## Activity
Up to and including the line that contains "change=relocated; old=blue cube;", write out every line of the entries exactly, beginning with the first. Omit the pictures.

________________________________________

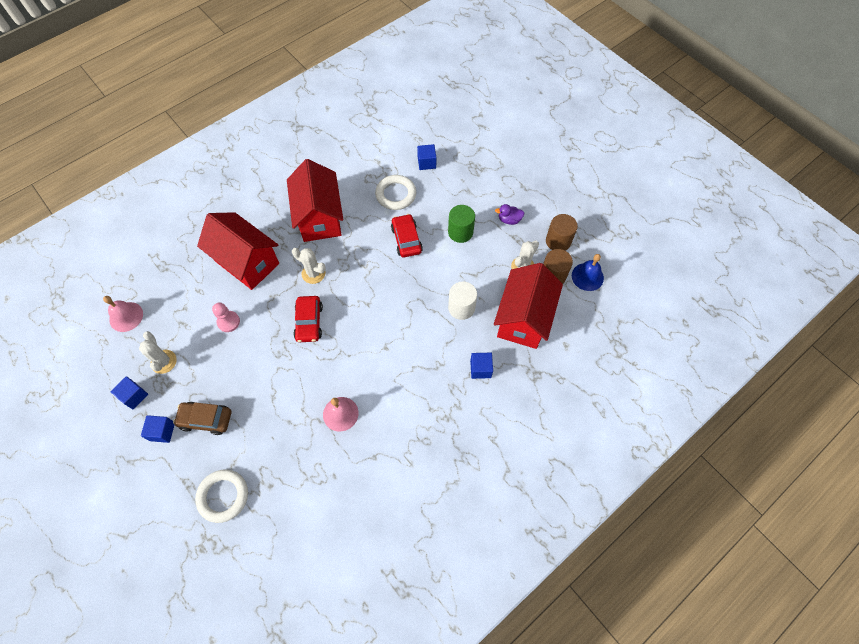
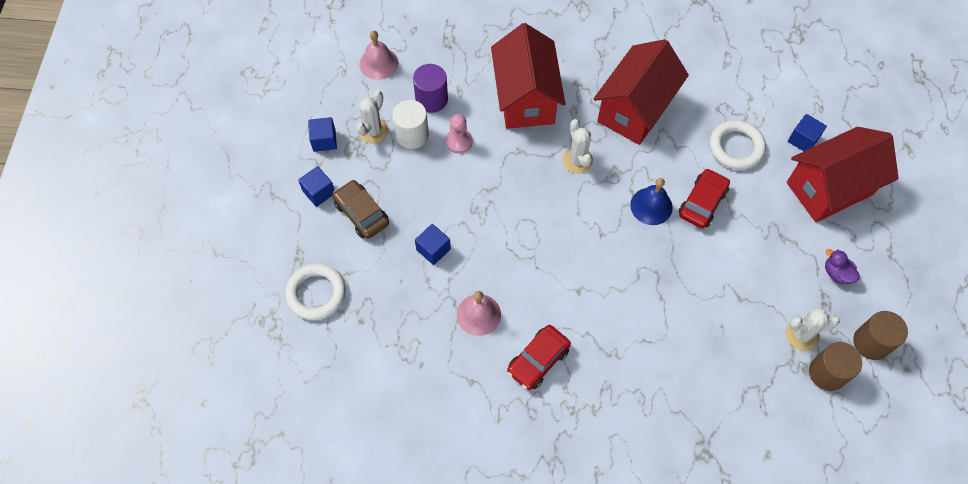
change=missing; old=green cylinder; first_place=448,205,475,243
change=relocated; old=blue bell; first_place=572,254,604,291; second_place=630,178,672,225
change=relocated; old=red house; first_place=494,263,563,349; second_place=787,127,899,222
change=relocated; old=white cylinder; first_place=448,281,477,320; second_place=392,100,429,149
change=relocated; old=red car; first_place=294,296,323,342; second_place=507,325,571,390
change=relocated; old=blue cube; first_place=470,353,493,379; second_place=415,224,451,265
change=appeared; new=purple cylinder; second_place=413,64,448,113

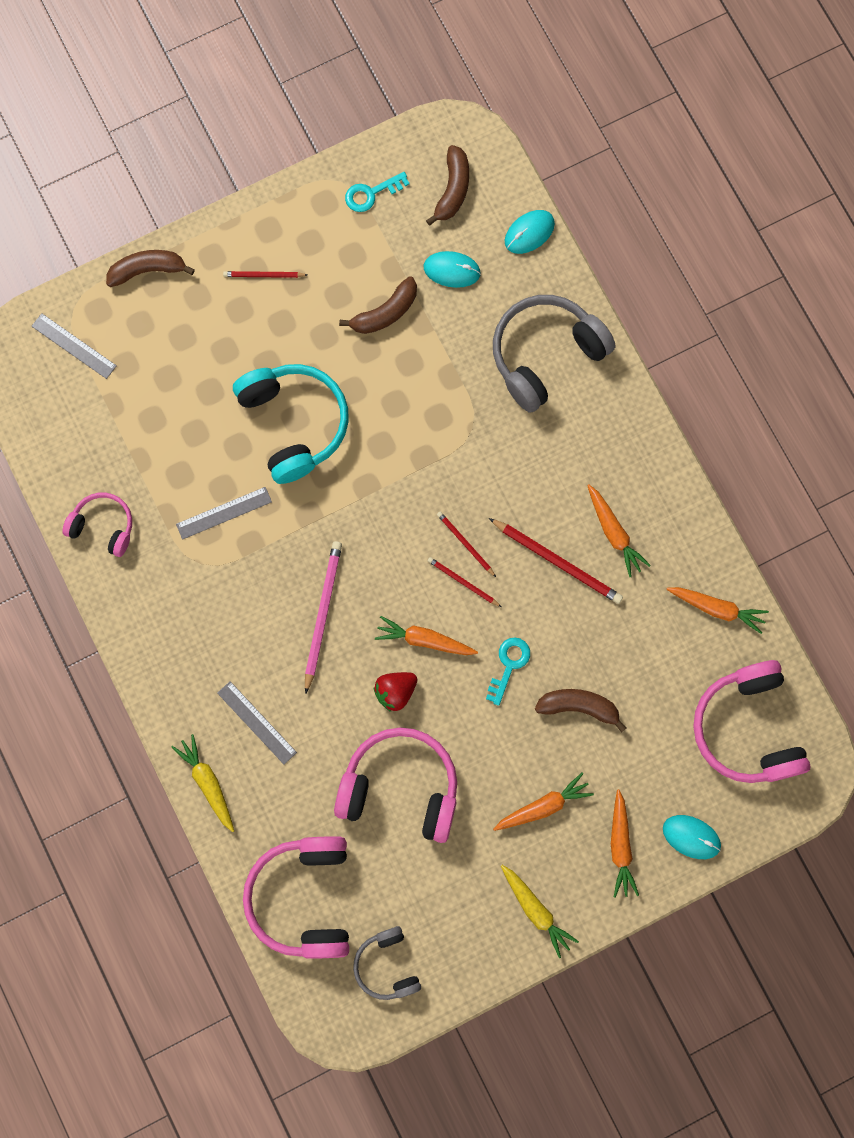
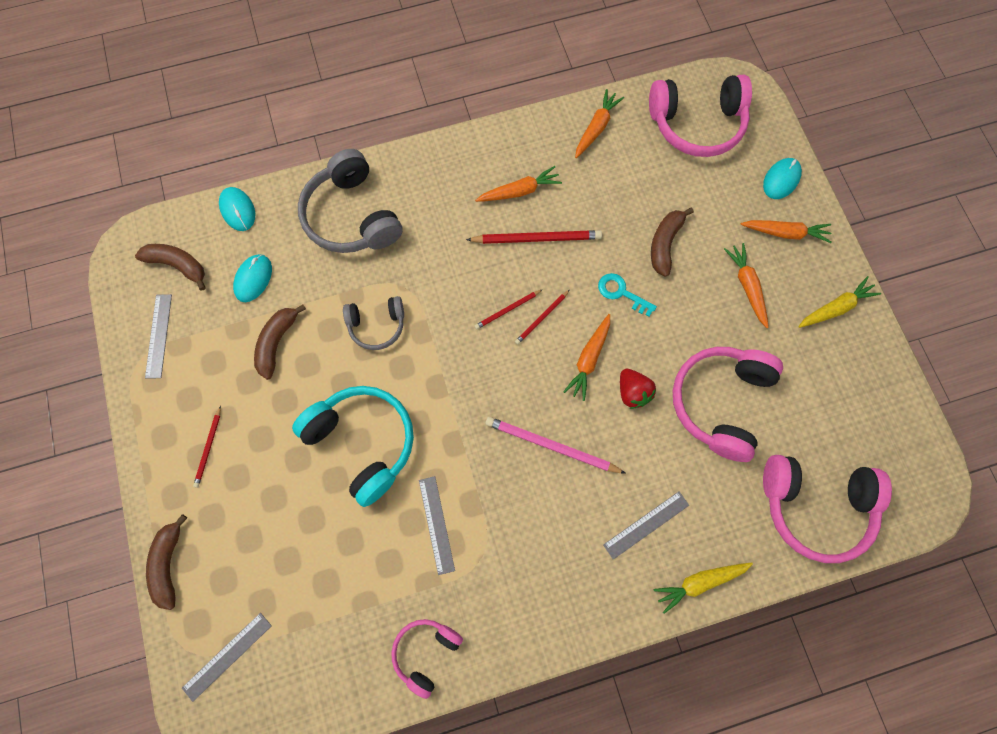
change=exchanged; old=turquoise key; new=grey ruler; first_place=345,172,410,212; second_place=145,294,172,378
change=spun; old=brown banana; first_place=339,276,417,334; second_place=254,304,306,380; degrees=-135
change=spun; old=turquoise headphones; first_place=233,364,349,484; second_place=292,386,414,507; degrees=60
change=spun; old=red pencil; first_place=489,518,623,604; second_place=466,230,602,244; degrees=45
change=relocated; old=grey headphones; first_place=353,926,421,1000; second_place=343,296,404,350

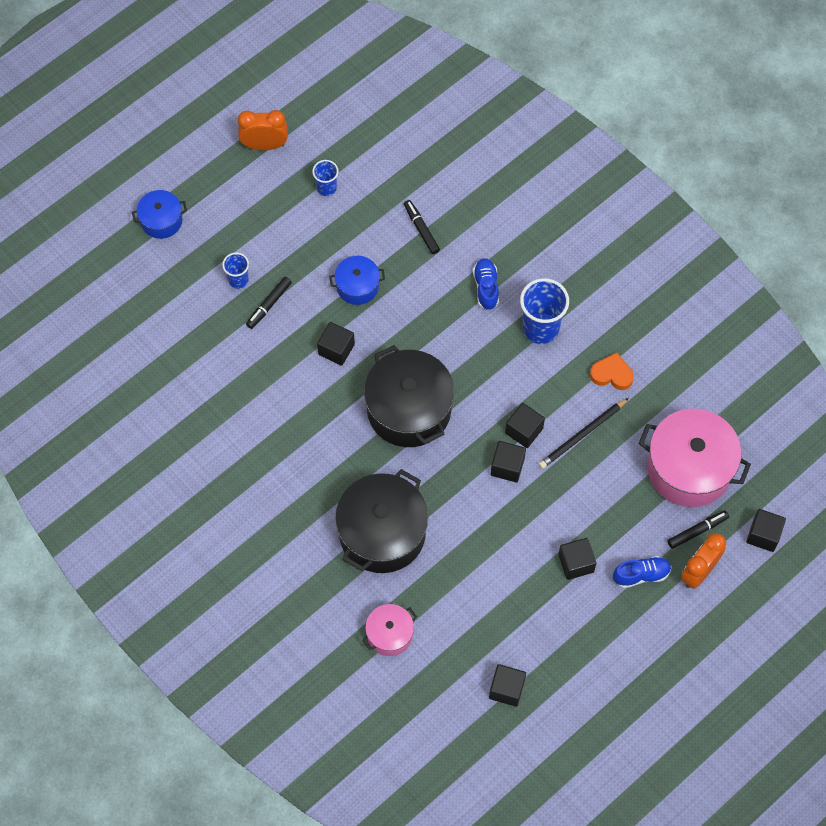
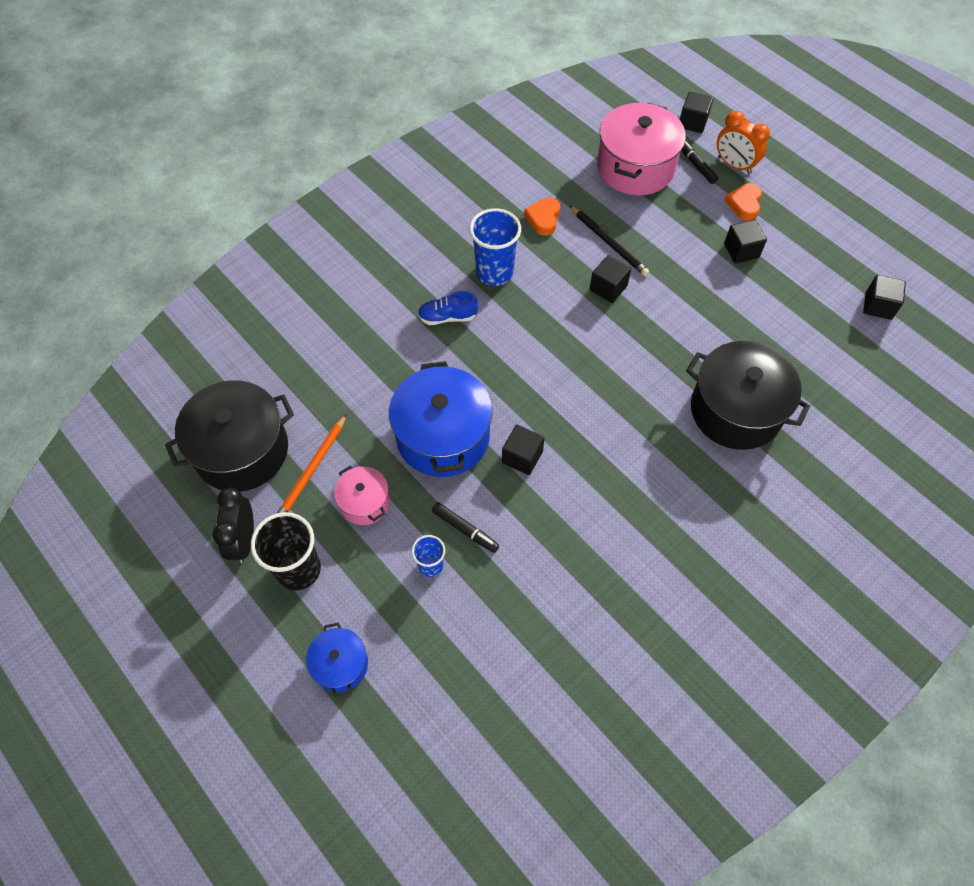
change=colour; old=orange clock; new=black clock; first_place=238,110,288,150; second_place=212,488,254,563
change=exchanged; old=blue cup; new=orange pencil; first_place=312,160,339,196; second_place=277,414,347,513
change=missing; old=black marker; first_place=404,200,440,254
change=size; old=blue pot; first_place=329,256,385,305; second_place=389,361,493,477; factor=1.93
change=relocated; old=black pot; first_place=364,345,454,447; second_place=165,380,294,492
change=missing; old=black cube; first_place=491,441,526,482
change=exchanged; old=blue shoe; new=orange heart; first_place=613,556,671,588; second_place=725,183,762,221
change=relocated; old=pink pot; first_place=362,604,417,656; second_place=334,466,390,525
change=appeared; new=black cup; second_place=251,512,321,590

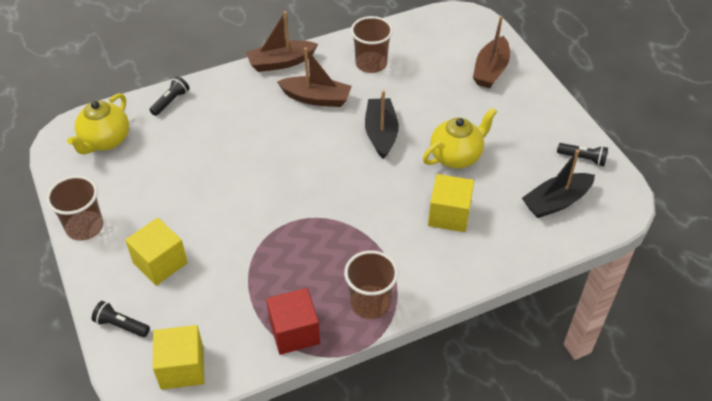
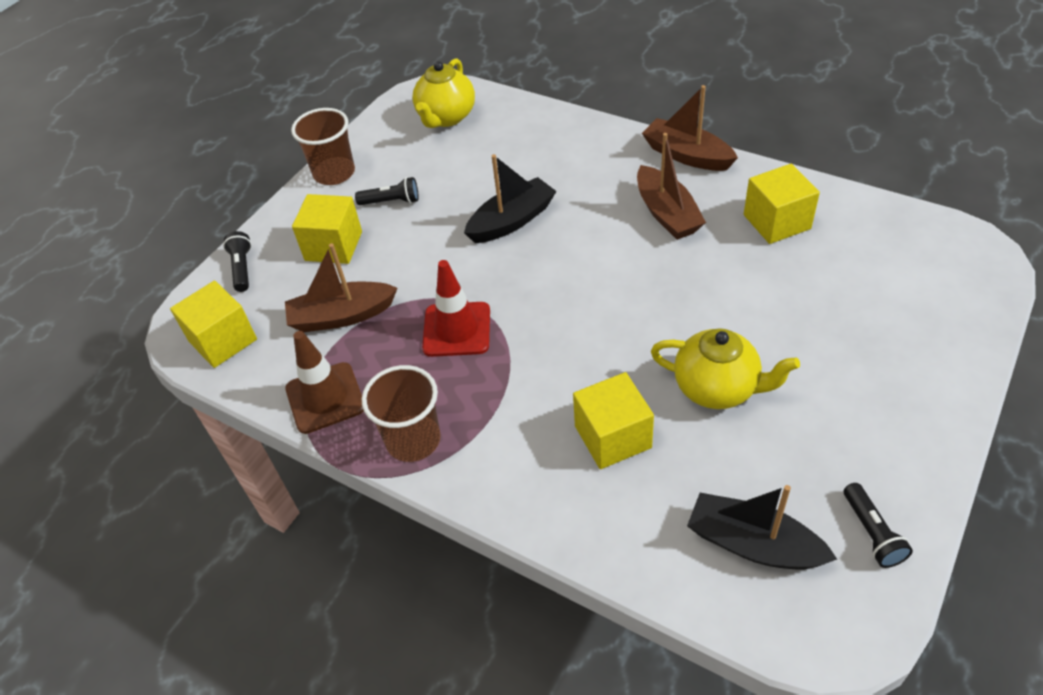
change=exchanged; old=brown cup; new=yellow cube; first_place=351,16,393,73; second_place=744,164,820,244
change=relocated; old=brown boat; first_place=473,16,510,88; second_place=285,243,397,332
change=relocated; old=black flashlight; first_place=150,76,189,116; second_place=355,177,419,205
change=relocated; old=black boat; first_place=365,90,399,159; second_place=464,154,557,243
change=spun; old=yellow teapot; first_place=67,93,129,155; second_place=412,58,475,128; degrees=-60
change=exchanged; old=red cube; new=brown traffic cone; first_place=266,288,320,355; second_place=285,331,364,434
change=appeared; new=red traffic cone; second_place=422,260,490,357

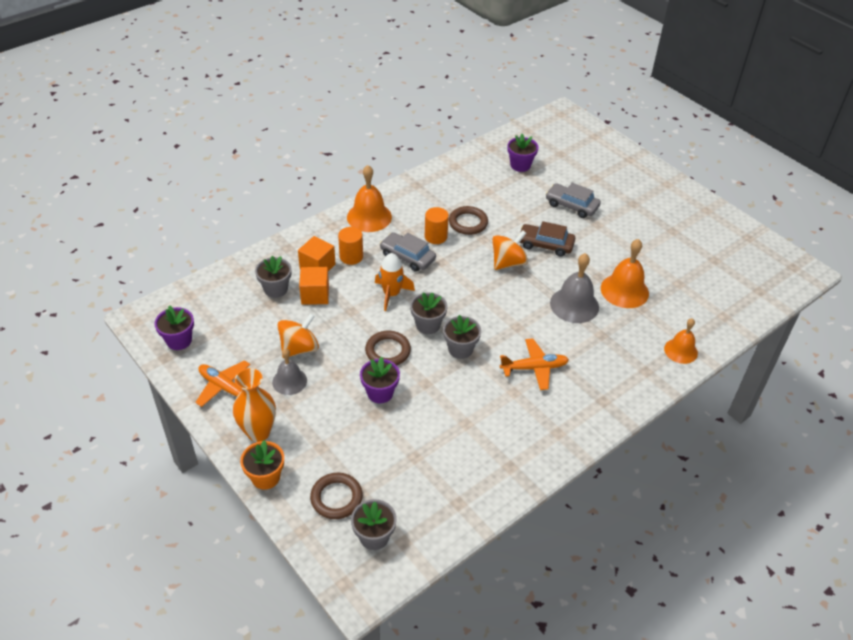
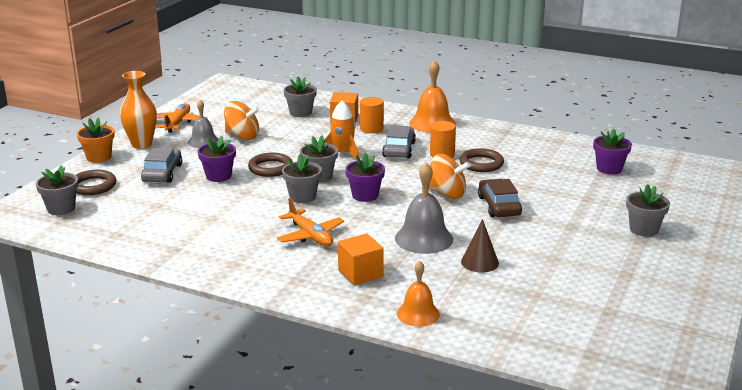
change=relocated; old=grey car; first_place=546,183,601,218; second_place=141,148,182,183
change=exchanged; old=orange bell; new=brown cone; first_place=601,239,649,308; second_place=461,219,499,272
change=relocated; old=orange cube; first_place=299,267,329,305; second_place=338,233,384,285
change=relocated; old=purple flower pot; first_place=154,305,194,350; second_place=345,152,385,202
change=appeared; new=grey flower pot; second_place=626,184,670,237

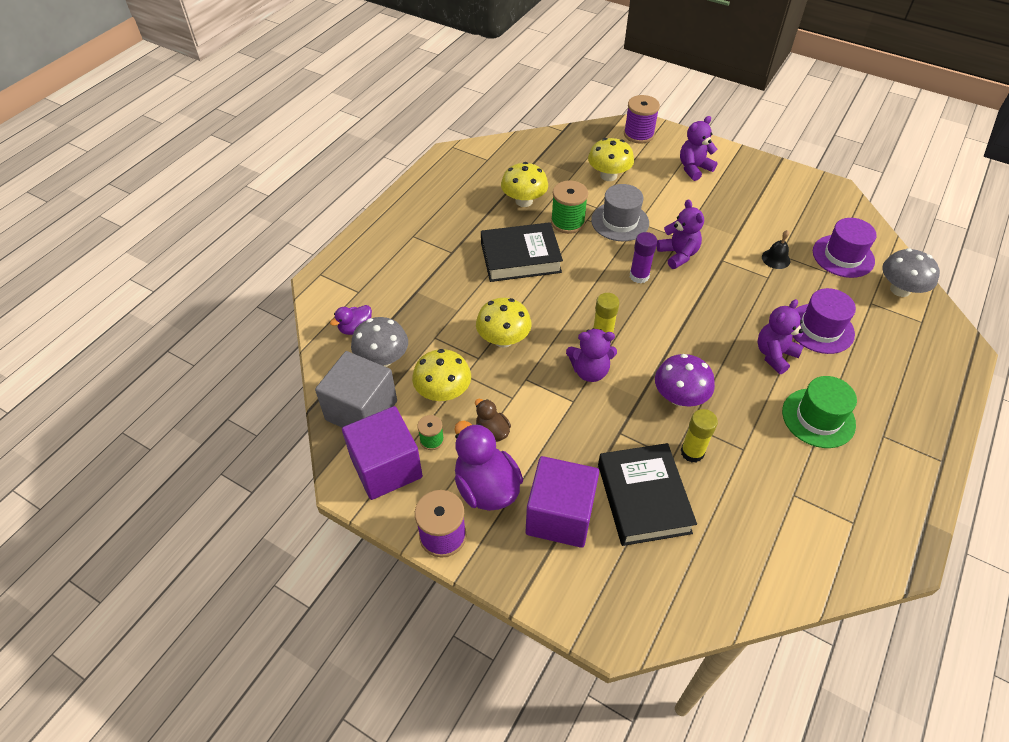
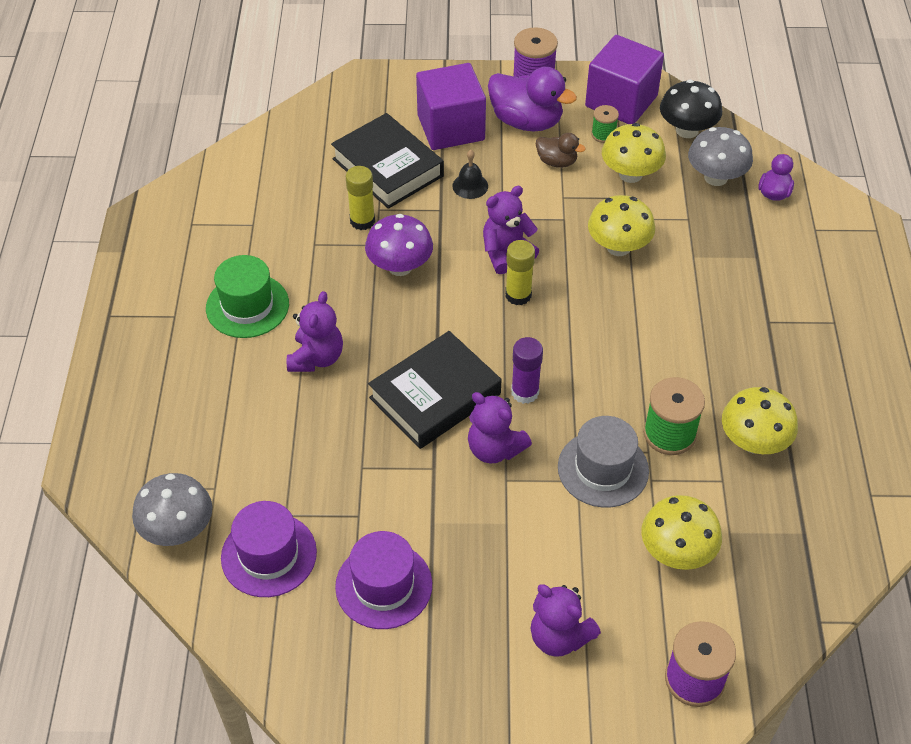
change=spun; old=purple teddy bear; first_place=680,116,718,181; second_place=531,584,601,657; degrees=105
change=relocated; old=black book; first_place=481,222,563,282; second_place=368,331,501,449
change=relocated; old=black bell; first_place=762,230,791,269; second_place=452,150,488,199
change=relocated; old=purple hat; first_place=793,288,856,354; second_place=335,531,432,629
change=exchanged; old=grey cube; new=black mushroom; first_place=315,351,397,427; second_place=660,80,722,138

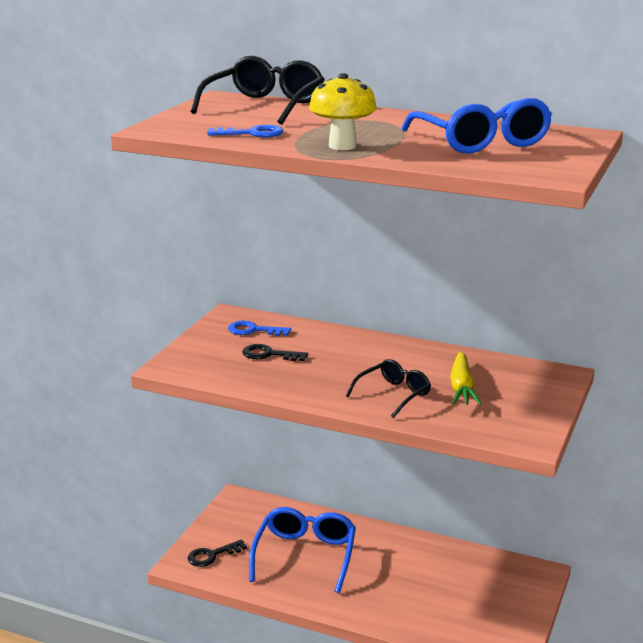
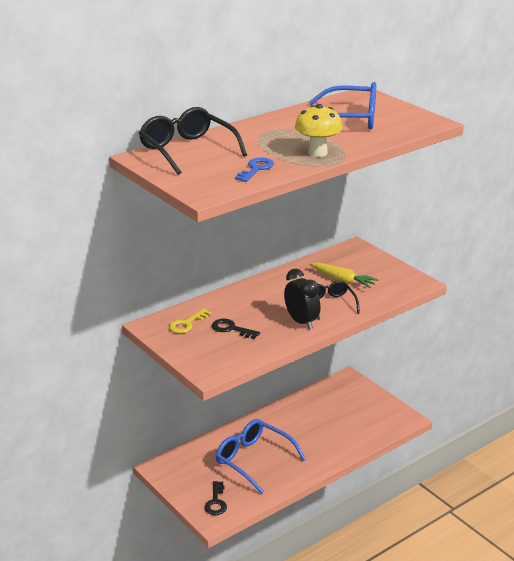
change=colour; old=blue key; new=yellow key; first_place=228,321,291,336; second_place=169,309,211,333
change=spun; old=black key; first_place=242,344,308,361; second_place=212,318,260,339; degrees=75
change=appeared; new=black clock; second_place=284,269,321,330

________________________________________

## Solution for this task
change=missing; old=green cylinder; first_place=448,205,475,243
change=relocated; old=blue bell; first_place=572,254,604,291; second_place=630,178,672,225
change=relocated; old=red house; first_place=494,263,563,349; second_place=787,127,899,222
change=relocated; old=white cylinder; first_place=448,281,477,320; second_place=392,100,429,149
change=relocated; old=red car; first_place=294,296,323,342; second_place=507,325,571,390
change=relocated; old=blue cube; first_place=470,353,493,379; second_place=415,224,451,265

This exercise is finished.